(Records contained in a dataset)
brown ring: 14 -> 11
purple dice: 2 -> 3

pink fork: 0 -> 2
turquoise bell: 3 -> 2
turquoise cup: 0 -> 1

#### [WHAT IS NEEDED]
Copy out the records above exactly.

#### [COMPLETED TASK]
brown ring: 14 -> 11
purple dice: 2 -> 3

pink fork: 0 -> 2
turquoise bell: 3 -> 2
turquoise cup: 0 -> 1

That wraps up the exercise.